▶ _Task directions_
In the listing below, which lines contain the string "degrees"? Copy them all.

Start of Given records

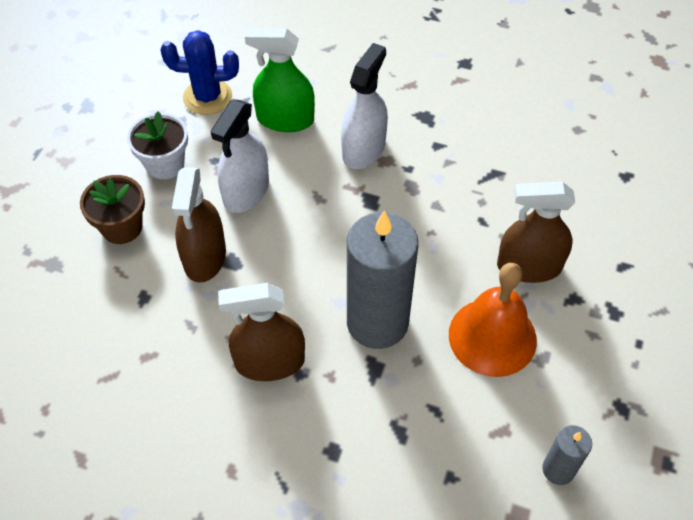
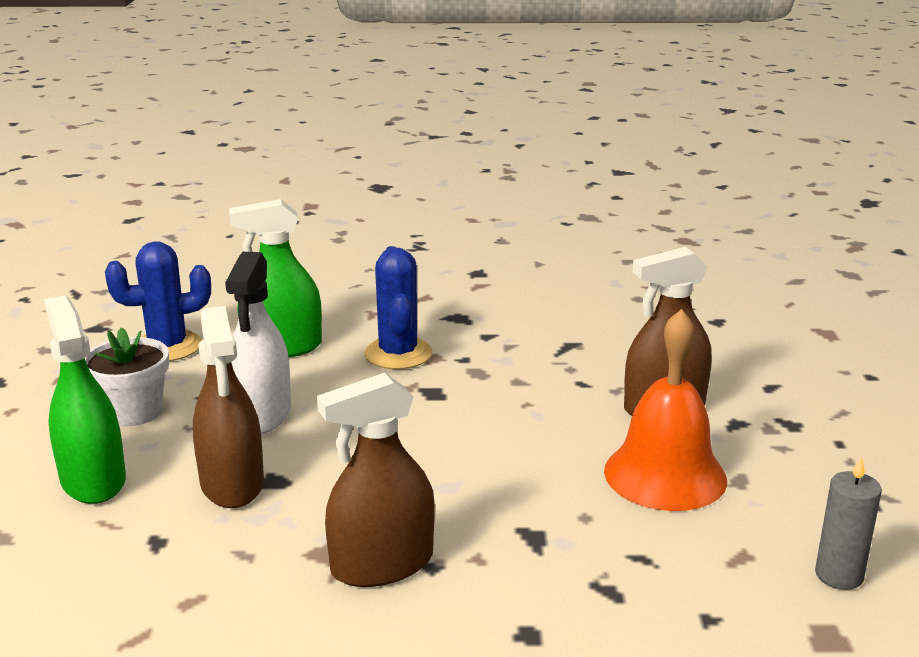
camera: 20 degrees left, 30 degrees down
(122, 227) = (93, 480): brown flower pot -> green spray bottle
(363, 149) = (398, 354): white spray bottle -> blue cactus
(377, 322) = (509, 494): grey candle -> none

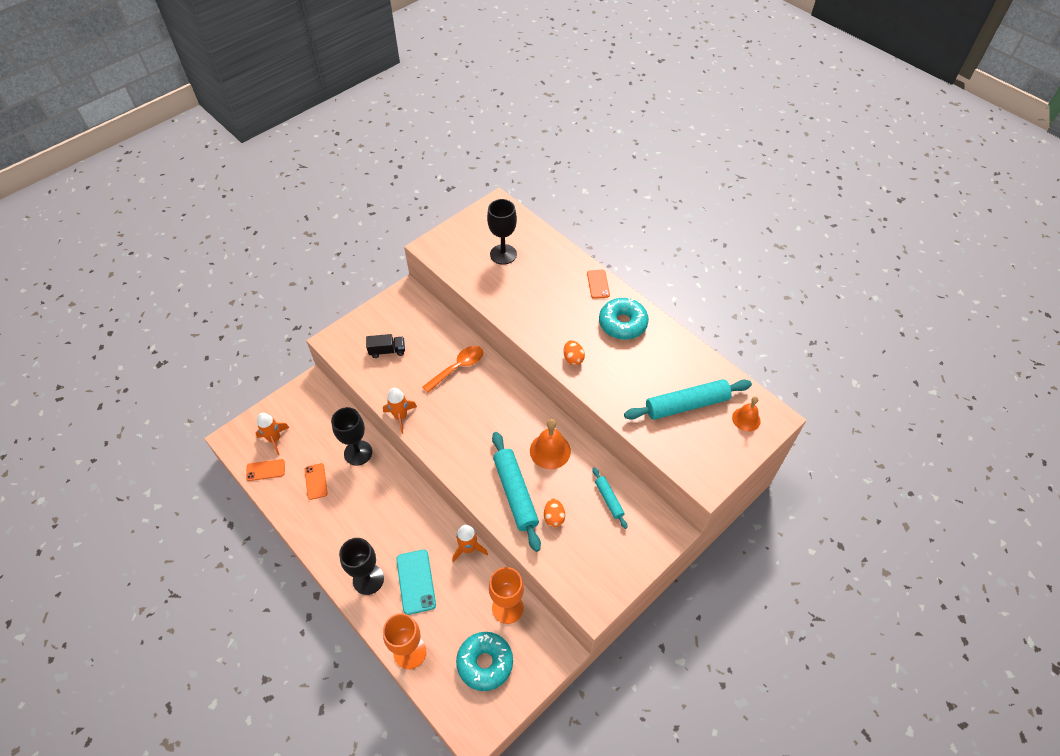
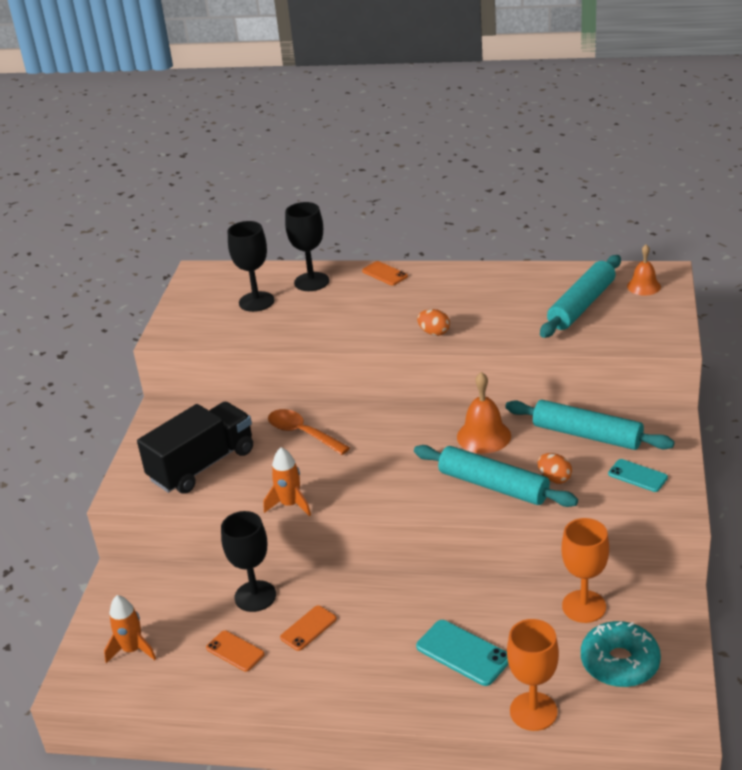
camera: 35 degrees left, 20 degrees down
(265, 470) = (156, 683): orange phone -> orange phone (308, 628)
(368, 579) = (408, 687): black goblet -> black goblet (311, 282)
(387, 351) = (202, 465): black truck -> black truck, size x2.10
(458, 367) = (302, 433): orange spoon -> orange spoon turned 60 degrees counterclockwise
(468, 548) = (483, 590): orange rocket -> none
(603, 557) = (637, 476): none -> turquoise phone
(609, 499) = (587, 435): turquoise rolling pin -> turquoise rolling pin, size x1.90
(622, 323) = (447, 286): turquoise donut -> none

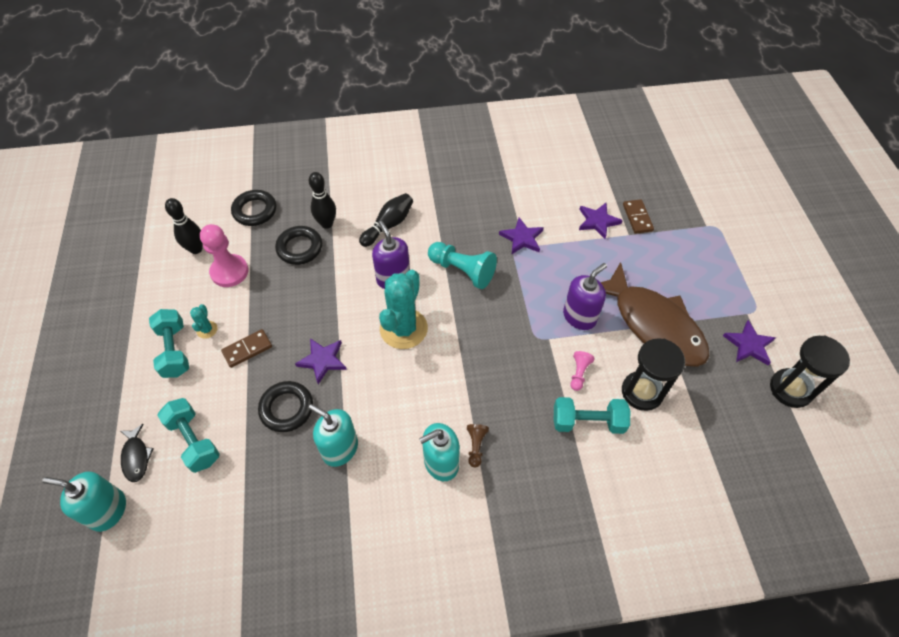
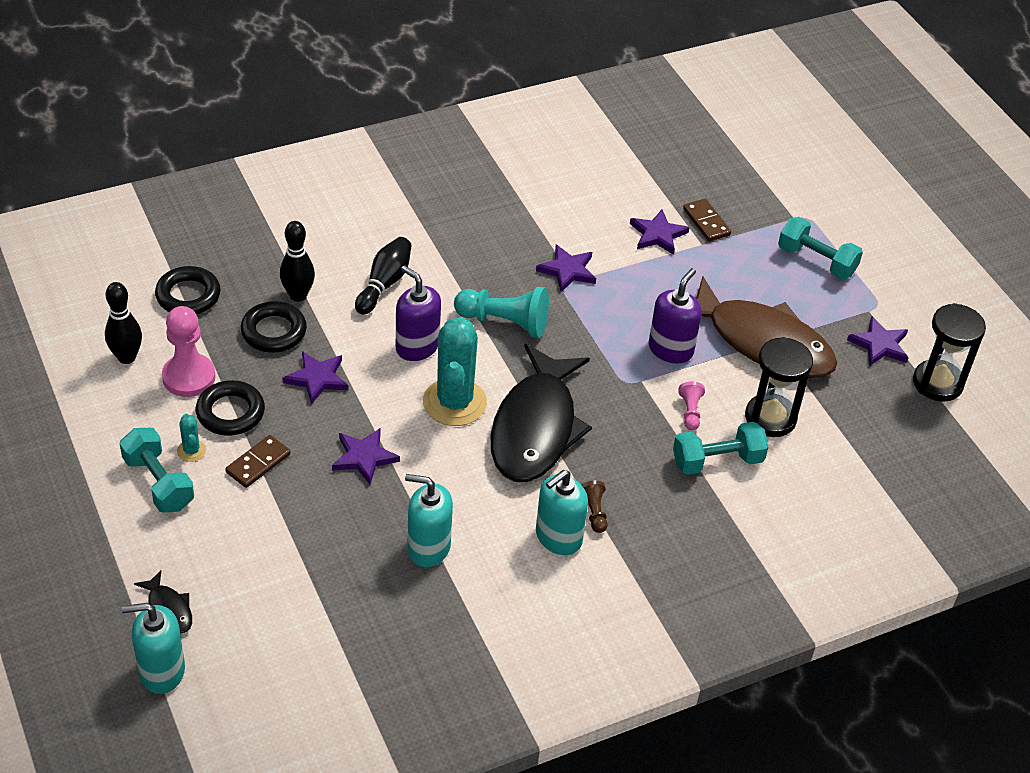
camera: 20 degrees left, 10 degrees down
(194, 441) = (237, 576): turquoise dumbbell -> turquoise dumbbell (816, 261)
(287, 408) = (341, 519): black ring -> black ring (230, 412)
(314, 290) = (317, 378): none -> purple star
(456, 362) = (535, 428): none -> black fish

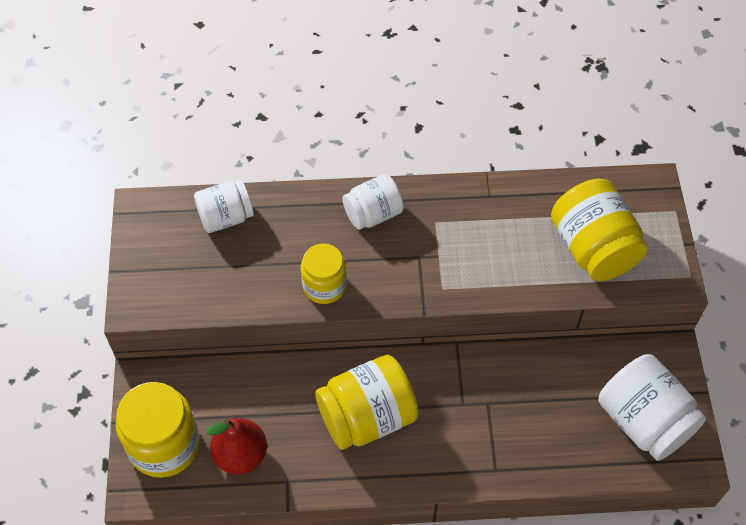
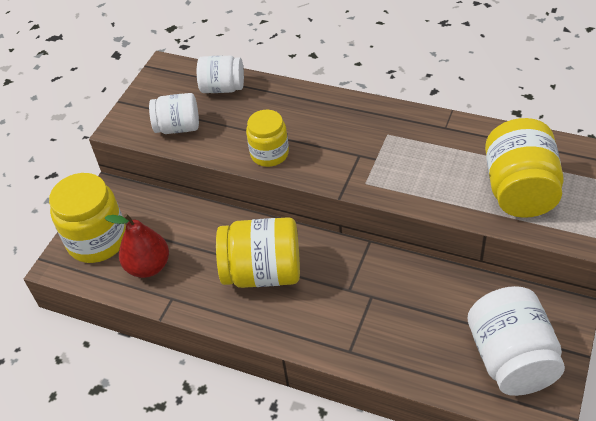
camera: 30 degrees right, 10 degrees down
(373, 214) = (338, 115): white jar -> white jar (178, 127)

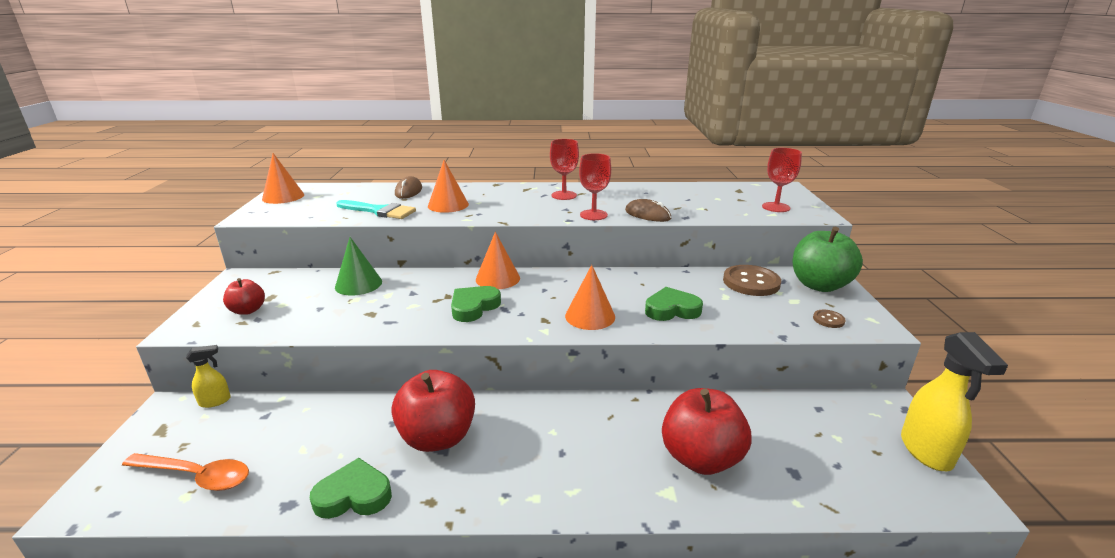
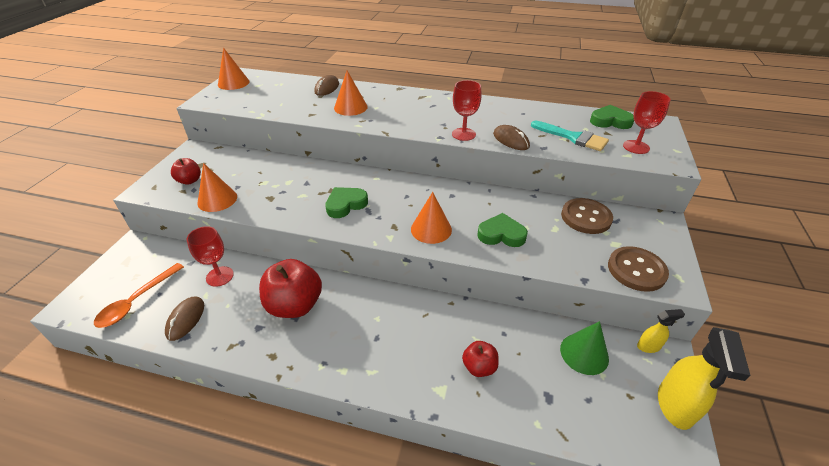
camera: 15 degrees right, 15 degrees up
(196, 476) = (137, 301): orange spoon -> orange spoon turned 90 degrees clockwise
(215, 401) = (163, 245): yellow spray bottle -> yellow spray bottle (649, 346)
(283, 483) = (185, 319): none -> brown mouse
(354, 495) = (226, 339): green heart -> green heart (610, 121)
(358, 284) = (271, 168): green cone -> green cone (584, 353)
(379, 211) = (296, 107): turquoise brush -> turquoise brush (573, 137)
(497, 278) = (375, 179): orange cone -> orange cone (217, 199)
(564, 195) = (449, 108): red goblet -> red goblet (219, 276)
(701, 458) = (479, 367): red apple -> red apple, size x0.53
(819, 285) = (648, 231): green apple -> none
(828, 320) = (636, 270): brown button -> brown button, size x2.10

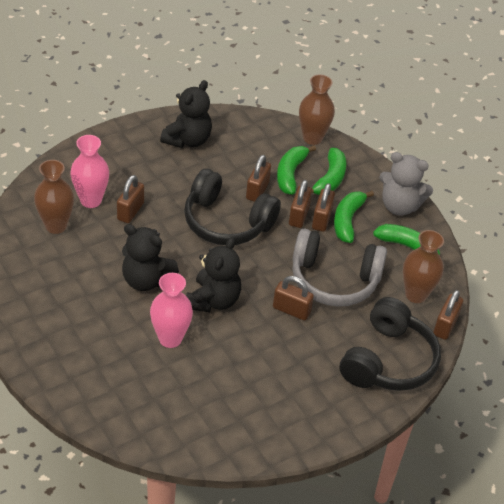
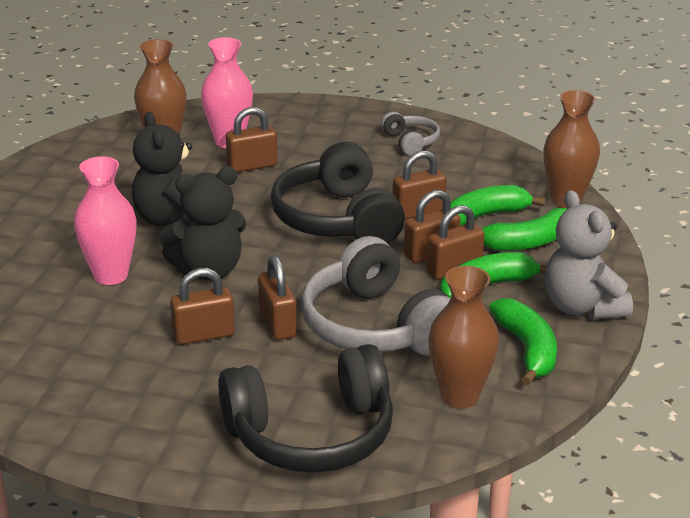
camera: 50 degrees right, 15 degrees down
(188, 140) = (410, 142): black teddy bear -> grey headphones
(445, 326) = (448, 448): brown padlock -> brown padlock (203, 335)

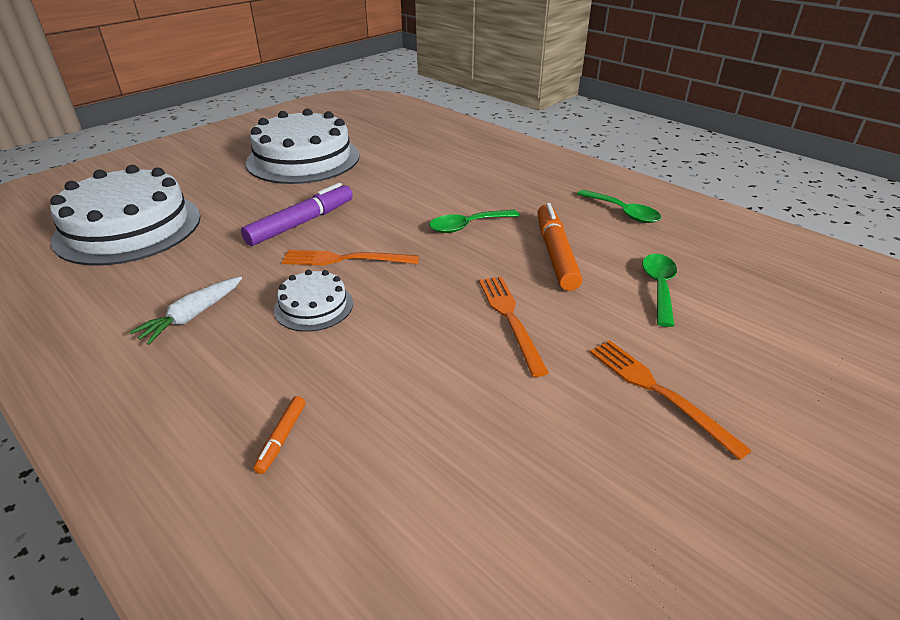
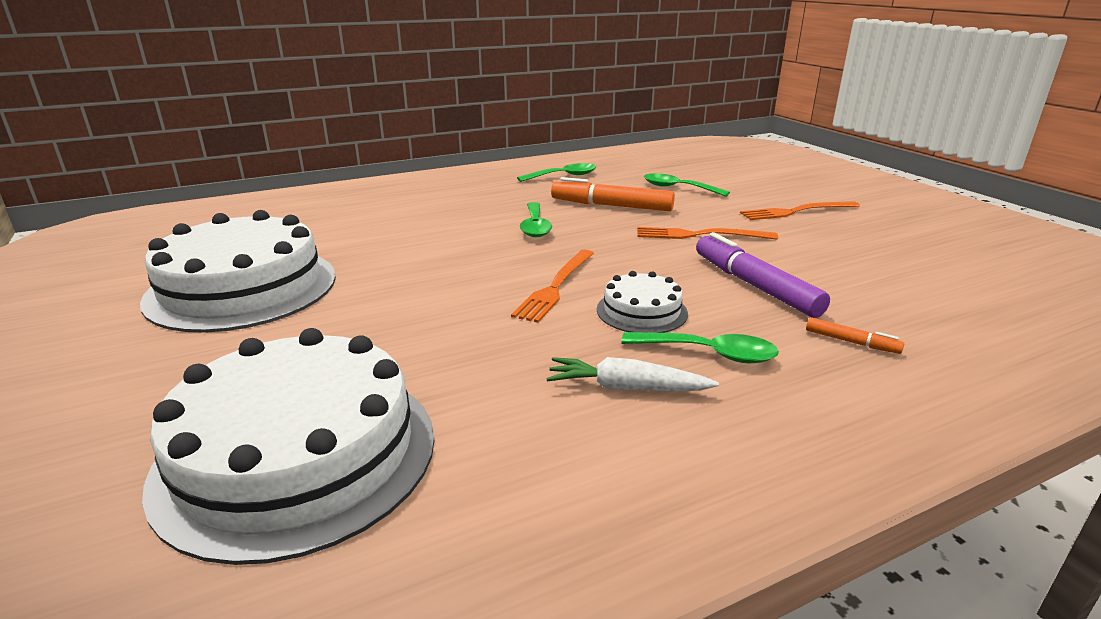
camera: 70 degrees left, 10 degrees down
(192, 316) = (626, 388): white carrot -> white carrot turned 135 degrees clockwise
(246, 349) = (709, 354): none -> green spoon
(301, 223) = (444, 303): purple marker -> purple marker (754, 285)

End of Given records

▶ _Exercise output_
camera: 20 degrees left, 30 degrees down
camera: 35 degrees left, 20 degrees down
(458, 367) = (302, 433): orange spoon -> orange spoon turned 60 degrees counterclockwise
camera: 20 degrees left, 10 degrees down
camera: 30 degrees right, 10 degrees down
camera: 15 degrees right, 15 degrees up
(196, 476) = (137, 301): orange spoon -> orange spoon turned 90 degrees clockwise
camera: 50 degrees right, 15 degrees down
camera: 70 degrees left, 10 degrees down
(192, 316) = (626, 388): white carrot -> white carrot turned 135 degrees clockwise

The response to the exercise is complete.